> **INSTRUCTIONS TO FOLLOW**: Count the lines in the listing that contain the word "italic". Reply with the number alone.

> **Stored entries**:

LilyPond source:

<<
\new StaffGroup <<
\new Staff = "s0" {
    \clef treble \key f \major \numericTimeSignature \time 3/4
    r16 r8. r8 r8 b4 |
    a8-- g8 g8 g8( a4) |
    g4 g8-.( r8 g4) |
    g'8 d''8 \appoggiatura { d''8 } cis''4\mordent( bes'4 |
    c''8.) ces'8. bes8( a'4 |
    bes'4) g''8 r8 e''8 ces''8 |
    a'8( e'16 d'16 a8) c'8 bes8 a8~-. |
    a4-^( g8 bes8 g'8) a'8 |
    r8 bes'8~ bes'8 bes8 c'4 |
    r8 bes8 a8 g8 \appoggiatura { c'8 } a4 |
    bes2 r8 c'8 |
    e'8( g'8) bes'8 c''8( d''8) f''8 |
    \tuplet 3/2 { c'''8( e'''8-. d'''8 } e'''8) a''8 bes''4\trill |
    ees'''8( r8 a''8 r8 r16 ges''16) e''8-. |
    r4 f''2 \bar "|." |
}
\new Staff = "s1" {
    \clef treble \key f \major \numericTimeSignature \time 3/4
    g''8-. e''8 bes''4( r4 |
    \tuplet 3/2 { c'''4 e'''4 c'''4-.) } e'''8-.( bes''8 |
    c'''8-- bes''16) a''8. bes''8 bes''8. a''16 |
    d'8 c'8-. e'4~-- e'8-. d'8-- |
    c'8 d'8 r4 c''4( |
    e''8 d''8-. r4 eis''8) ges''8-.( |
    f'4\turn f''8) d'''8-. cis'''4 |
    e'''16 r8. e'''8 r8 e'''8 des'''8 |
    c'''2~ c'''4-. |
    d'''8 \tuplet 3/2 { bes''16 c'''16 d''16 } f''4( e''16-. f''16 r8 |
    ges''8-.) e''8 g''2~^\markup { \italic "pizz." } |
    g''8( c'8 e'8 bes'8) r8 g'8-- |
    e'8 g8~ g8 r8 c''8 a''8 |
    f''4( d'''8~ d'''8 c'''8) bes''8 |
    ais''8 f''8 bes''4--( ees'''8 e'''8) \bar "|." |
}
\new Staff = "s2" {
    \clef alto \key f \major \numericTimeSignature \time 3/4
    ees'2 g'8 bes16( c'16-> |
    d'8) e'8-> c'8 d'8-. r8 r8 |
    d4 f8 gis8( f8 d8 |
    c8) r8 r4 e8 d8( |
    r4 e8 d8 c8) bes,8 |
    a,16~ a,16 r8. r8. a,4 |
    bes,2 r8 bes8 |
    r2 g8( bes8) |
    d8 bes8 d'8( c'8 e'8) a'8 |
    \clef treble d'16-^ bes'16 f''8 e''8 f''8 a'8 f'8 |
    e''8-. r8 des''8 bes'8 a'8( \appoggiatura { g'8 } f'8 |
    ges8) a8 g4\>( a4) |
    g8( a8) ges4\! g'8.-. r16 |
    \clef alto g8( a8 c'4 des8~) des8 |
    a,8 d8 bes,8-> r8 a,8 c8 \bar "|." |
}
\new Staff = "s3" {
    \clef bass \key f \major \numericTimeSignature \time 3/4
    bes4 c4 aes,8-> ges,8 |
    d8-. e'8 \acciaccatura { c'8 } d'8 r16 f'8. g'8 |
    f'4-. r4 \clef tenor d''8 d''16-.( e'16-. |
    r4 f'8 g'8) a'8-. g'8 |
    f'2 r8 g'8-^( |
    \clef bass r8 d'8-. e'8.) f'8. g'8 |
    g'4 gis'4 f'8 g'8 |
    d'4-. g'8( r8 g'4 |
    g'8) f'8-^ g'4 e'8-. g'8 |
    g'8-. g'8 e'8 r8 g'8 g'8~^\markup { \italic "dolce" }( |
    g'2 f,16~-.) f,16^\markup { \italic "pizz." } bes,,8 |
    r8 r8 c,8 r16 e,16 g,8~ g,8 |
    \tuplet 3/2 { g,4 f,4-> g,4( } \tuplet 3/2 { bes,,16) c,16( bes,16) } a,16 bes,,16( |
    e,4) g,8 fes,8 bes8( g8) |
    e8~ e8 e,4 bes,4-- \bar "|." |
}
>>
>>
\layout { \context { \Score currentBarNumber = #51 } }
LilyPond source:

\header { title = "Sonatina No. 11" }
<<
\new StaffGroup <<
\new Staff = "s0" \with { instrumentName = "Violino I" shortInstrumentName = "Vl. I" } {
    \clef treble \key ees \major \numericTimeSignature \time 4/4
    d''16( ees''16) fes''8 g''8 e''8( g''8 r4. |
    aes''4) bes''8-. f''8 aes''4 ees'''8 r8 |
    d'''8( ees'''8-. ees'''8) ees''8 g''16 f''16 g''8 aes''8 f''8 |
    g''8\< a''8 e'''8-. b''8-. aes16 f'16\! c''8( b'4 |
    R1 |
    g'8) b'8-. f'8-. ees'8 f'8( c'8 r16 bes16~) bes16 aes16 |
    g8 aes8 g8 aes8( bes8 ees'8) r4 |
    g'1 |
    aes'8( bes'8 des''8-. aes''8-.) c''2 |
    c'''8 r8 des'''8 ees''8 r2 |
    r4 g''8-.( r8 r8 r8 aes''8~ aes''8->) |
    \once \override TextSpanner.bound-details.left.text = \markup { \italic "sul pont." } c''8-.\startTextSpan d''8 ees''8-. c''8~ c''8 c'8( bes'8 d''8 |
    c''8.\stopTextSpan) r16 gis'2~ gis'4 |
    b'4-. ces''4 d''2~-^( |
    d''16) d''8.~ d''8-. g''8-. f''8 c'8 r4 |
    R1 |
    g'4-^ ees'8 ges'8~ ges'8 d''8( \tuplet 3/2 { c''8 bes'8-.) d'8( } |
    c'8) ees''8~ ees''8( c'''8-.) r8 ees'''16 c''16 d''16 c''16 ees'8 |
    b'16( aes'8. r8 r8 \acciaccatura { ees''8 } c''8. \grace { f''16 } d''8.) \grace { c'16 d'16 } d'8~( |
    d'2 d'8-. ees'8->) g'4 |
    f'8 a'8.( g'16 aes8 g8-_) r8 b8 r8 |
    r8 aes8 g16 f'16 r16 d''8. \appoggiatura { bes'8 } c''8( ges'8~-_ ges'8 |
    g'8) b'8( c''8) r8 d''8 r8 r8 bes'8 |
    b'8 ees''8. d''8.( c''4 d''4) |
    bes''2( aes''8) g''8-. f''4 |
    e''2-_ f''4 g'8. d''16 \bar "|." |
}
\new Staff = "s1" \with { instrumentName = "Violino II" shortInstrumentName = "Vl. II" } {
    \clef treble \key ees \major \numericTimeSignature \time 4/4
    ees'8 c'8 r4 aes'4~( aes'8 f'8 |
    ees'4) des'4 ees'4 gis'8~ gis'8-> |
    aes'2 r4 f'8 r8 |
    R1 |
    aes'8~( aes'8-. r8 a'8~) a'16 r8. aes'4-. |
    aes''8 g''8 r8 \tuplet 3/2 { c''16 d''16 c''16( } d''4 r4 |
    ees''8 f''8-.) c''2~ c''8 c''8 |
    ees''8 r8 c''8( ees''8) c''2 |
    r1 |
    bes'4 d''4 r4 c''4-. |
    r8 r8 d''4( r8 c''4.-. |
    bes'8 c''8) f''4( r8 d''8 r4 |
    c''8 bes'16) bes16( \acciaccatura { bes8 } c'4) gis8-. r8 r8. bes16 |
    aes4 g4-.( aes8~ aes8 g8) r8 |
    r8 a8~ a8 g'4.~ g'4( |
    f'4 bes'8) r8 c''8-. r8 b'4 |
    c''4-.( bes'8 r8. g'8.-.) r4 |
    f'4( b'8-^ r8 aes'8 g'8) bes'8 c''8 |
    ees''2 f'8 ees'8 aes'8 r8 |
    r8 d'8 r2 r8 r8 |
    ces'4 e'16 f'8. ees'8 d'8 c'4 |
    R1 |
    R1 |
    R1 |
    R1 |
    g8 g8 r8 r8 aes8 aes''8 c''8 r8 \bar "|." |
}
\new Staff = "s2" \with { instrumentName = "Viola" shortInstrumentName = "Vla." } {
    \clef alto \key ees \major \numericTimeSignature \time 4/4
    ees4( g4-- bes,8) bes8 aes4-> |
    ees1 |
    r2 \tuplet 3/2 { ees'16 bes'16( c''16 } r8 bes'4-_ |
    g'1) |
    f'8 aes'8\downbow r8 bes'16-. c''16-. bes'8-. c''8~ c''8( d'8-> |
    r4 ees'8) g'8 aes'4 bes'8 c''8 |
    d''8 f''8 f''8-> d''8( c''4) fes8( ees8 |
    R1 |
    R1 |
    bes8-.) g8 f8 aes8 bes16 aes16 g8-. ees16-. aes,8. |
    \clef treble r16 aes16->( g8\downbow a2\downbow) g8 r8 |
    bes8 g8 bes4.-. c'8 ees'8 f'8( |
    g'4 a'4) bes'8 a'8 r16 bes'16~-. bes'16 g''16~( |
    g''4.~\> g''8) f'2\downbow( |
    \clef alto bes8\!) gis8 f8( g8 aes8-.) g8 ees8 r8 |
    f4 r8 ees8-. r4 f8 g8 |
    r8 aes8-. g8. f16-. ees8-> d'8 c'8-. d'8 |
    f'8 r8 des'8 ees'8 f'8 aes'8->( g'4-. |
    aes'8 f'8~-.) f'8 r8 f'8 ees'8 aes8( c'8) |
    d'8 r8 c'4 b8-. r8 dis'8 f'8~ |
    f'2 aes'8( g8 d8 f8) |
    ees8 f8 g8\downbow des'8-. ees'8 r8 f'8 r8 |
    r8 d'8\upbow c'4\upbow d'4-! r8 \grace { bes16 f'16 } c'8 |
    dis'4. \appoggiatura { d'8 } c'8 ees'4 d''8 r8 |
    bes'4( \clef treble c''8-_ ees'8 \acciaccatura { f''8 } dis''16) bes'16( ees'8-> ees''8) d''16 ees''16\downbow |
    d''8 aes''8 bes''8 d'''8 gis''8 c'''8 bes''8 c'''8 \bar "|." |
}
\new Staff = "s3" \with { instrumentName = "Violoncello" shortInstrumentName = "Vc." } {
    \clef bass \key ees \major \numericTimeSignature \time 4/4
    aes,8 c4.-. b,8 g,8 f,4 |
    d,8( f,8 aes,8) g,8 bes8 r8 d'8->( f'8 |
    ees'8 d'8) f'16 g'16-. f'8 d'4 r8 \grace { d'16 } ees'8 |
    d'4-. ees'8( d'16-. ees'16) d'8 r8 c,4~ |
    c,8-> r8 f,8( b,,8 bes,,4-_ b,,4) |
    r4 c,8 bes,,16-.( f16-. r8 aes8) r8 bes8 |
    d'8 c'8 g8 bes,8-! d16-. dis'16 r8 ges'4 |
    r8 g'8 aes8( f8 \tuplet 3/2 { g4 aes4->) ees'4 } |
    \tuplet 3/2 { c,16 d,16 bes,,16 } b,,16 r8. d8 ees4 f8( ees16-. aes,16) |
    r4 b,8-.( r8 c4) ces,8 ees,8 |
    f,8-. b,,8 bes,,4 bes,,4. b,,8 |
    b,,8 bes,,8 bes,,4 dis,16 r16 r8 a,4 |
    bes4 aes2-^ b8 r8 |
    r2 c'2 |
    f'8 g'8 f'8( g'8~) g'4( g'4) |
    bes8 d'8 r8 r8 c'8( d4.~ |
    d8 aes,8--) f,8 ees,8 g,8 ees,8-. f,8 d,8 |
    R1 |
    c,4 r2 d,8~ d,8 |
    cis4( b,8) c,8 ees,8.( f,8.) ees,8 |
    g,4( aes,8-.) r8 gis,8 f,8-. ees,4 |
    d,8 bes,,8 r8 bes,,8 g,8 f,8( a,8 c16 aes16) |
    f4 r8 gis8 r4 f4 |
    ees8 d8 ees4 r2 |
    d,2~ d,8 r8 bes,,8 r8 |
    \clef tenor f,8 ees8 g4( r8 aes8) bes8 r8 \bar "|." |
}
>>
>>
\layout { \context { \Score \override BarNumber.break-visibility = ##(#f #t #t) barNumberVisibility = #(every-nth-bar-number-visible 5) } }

> **OUTPUT FOR THIS TASK**: 4